Exercise:
Below are lines of data, and only some are wanted. Please repeat exactly those from the line that has "black padlock: 4 -> 5" through the line that has "white pyramid: 0 -> 1".

Material for the task:
-=-=-=-=-

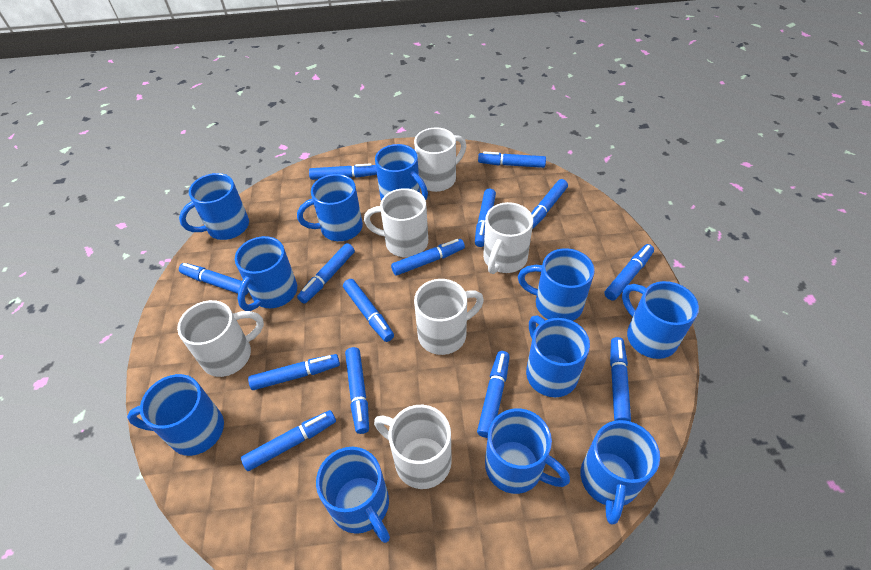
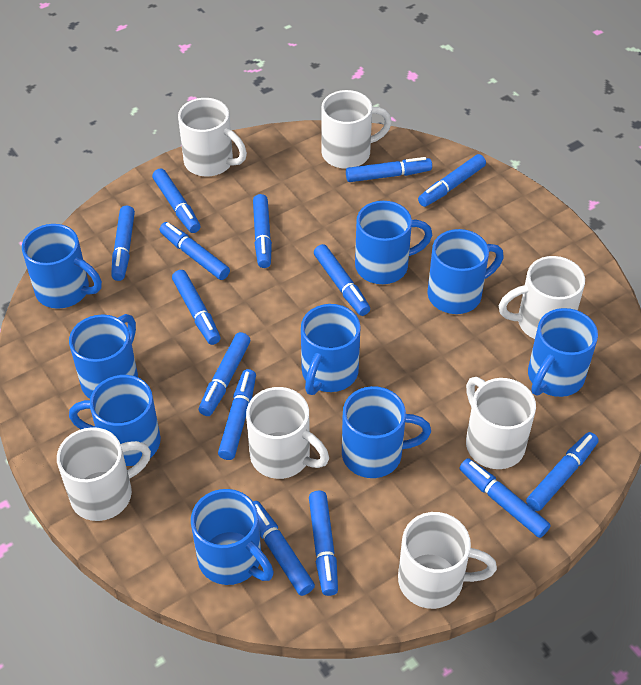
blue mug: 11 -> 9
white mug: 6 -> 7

-=-=-=-=-

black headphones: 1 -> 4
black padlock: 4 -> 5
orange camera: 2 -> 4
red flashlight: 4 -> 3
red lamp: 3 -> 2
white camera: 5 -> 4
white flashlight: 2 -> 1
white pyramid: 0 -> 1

-=-=-=-=-

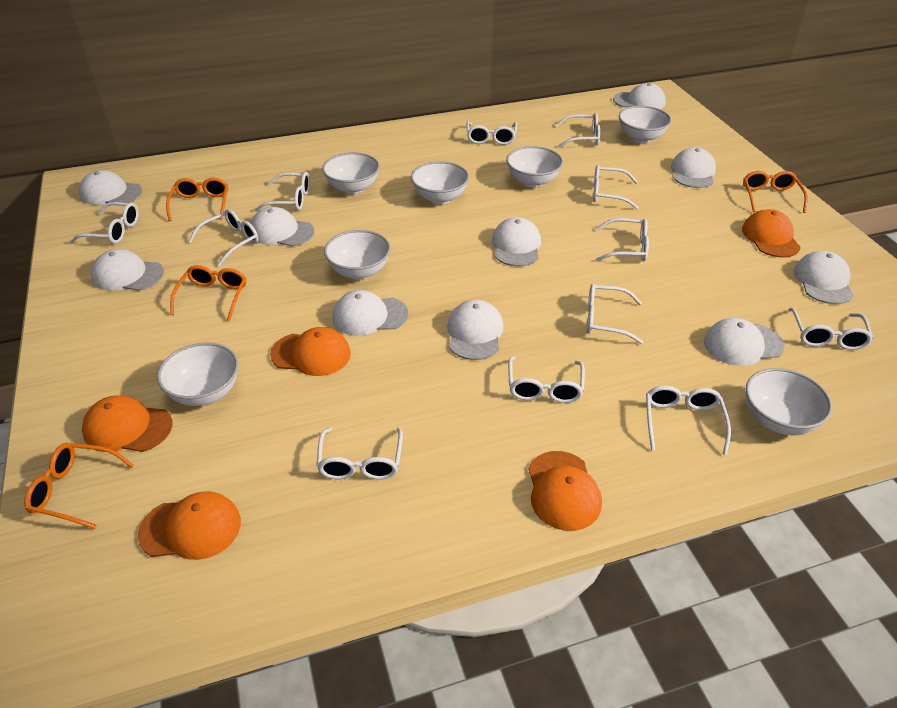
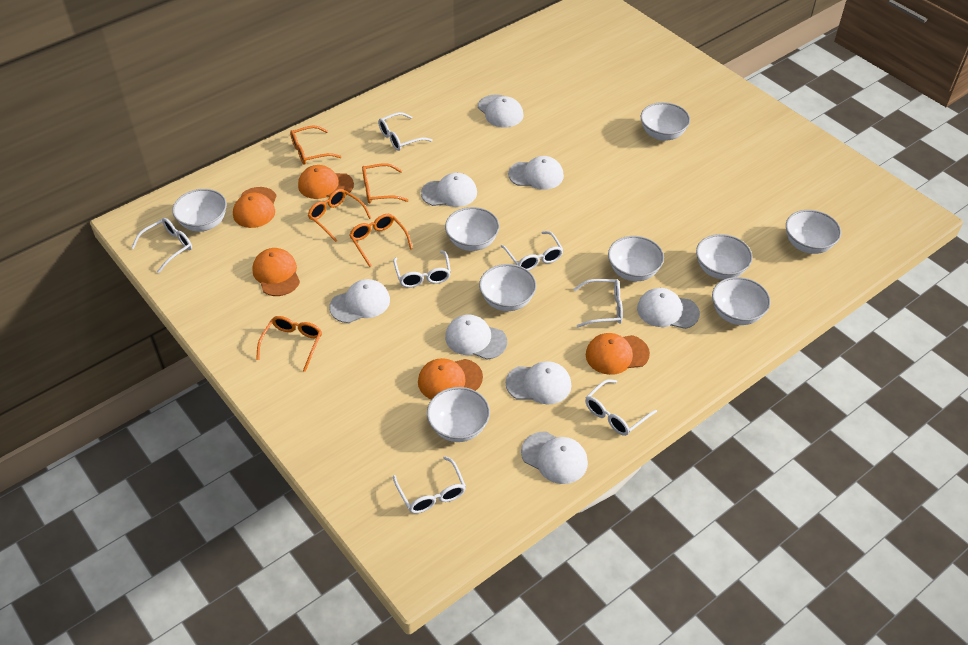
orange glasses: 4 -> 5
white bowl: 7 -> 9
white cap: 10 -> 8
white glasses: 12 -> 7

-=-=-=-=-

Answer to this exercise:
black padlock: 4 -> 5
orange camera: 2 -> 4
red flashlight: 4 -> 3
red lamp: 3 -> 2
white camera: 5 -> 4
white flashlight: 2 -> 1
white pyramid: 0 -> 1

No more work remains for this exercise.